▶ [DATA FOR PROCESSING]:
#####

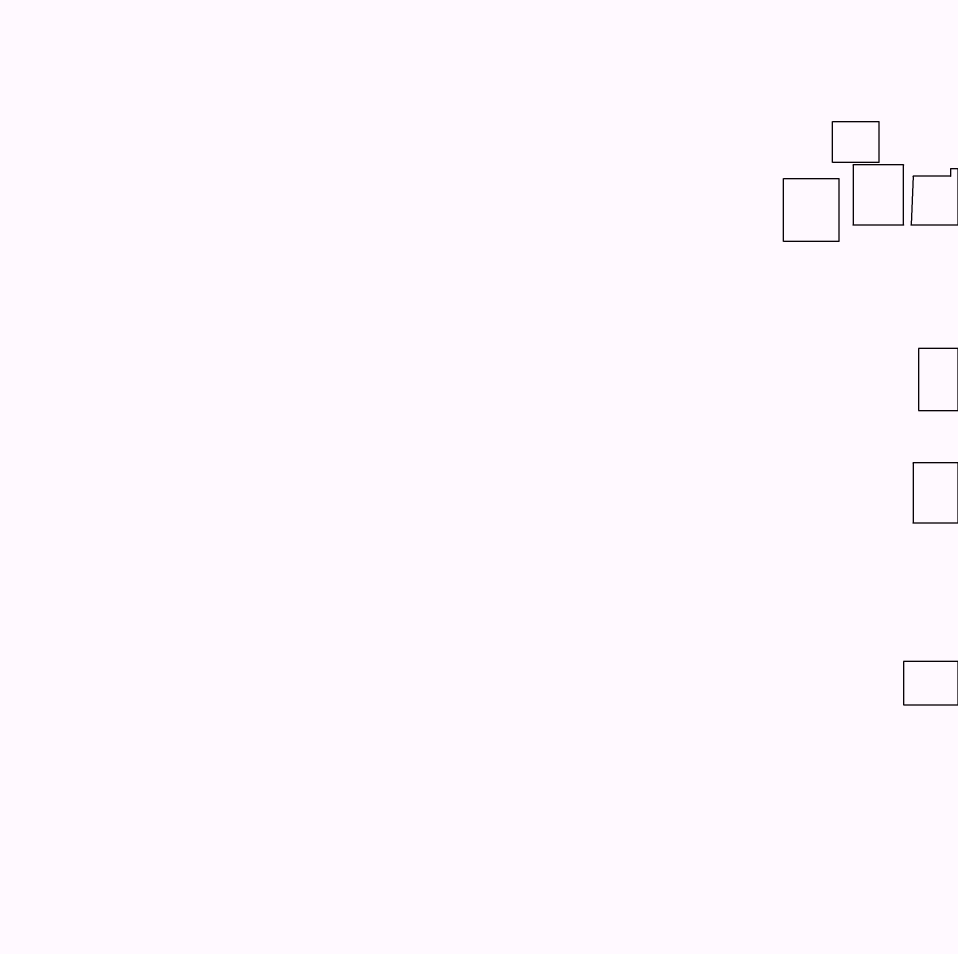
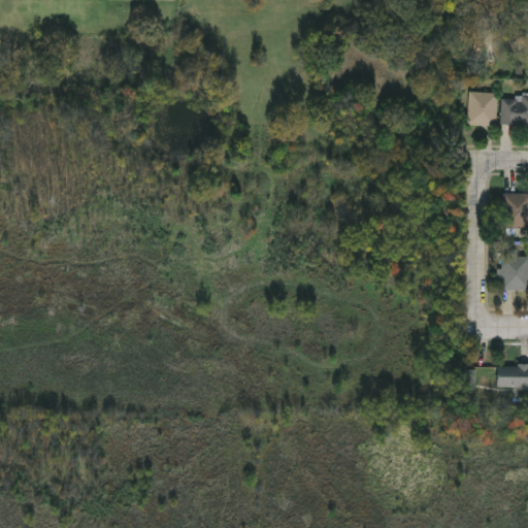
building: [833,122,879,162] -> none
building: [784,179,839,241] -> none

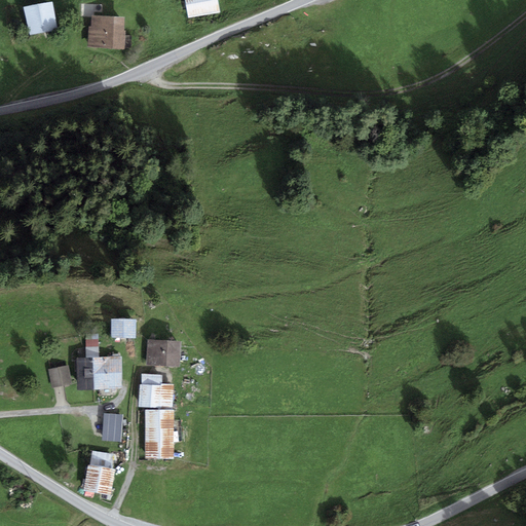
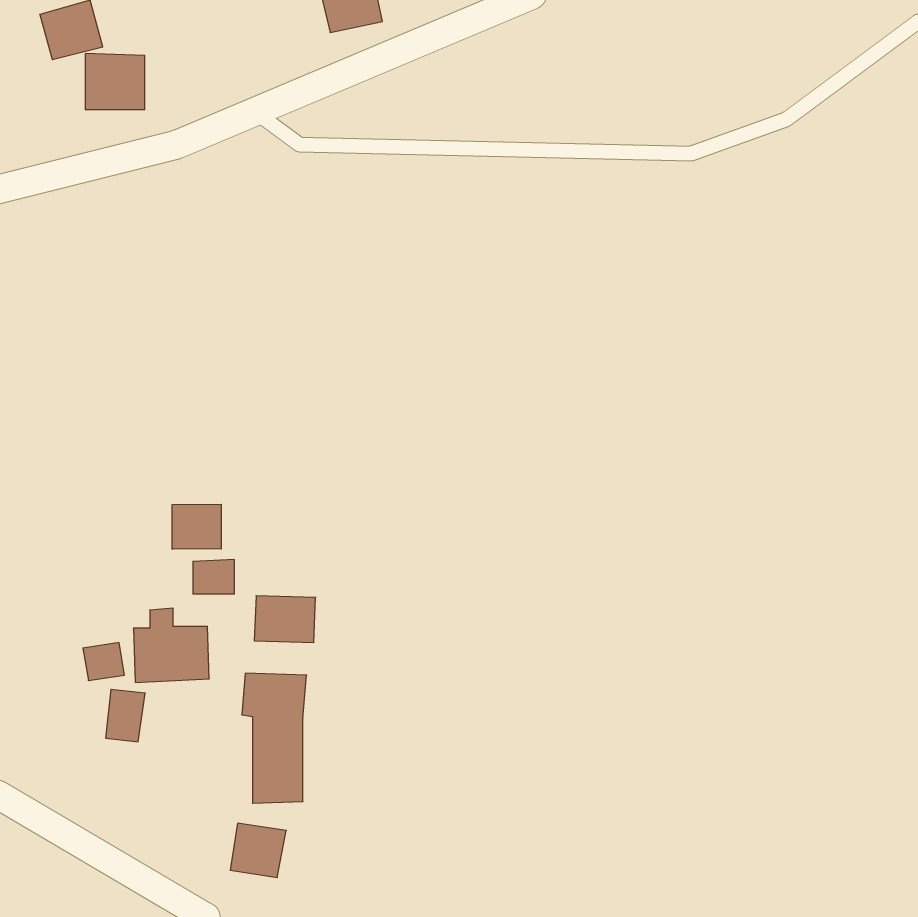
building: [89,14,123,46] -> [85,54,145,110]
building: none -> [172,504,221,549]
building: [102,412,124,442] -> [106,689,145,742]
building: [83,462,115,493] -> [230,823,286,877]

#####

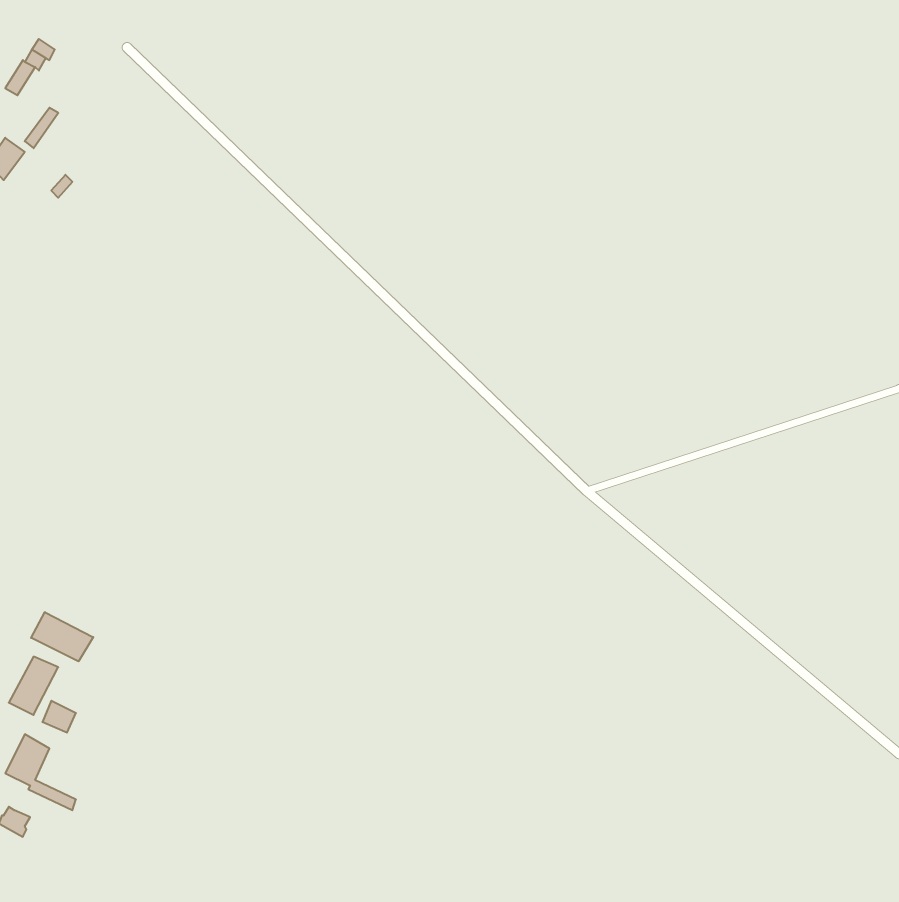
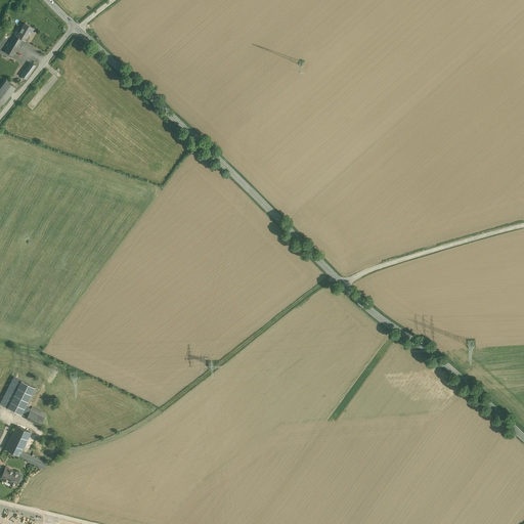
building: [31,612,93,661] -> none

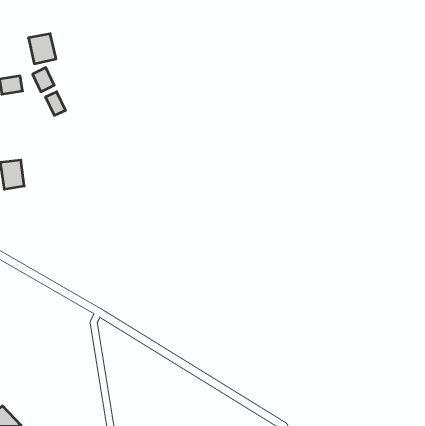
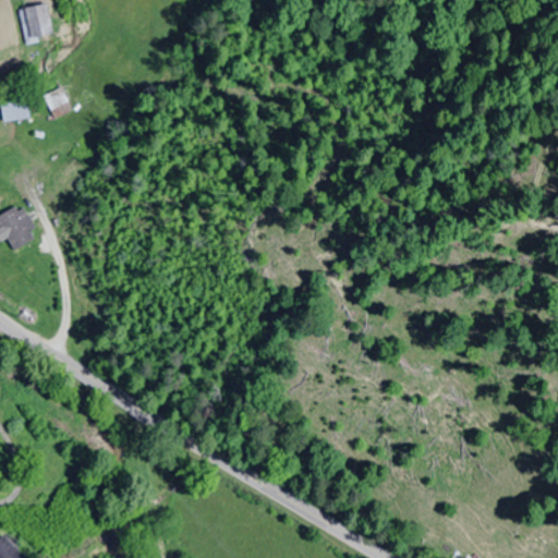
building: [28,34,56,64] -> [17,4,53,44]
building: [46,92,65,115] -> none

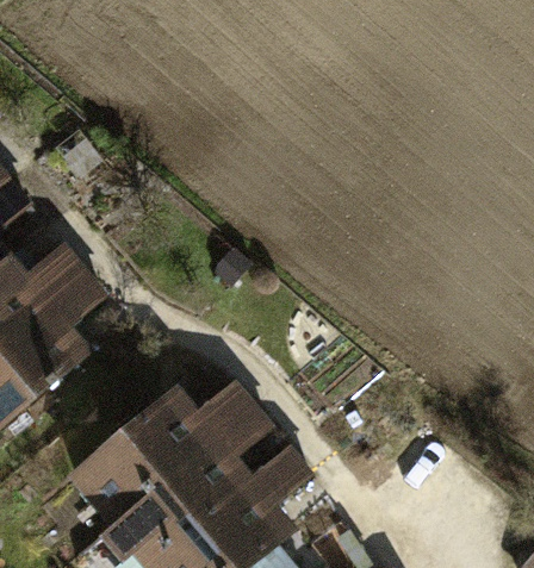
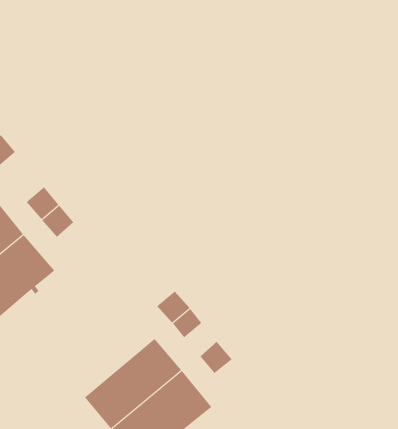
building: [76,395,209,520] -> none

#####

▶ [WHAT IS BEING ASKED]:
Among the lines above, the one with "building: [28,34,56,64] -> [17,4,53,44]" opens the part to repeat and the one with "building: [76,395,209,520] -> none" closes it; repeat only that part exactly, with no pictures.

▶ [TASK RESULT]:
building: [28,34,56,64] -> [17,4,53,44]
building: [46,92,65,115] -> none

building: [76,395,209,520] -> none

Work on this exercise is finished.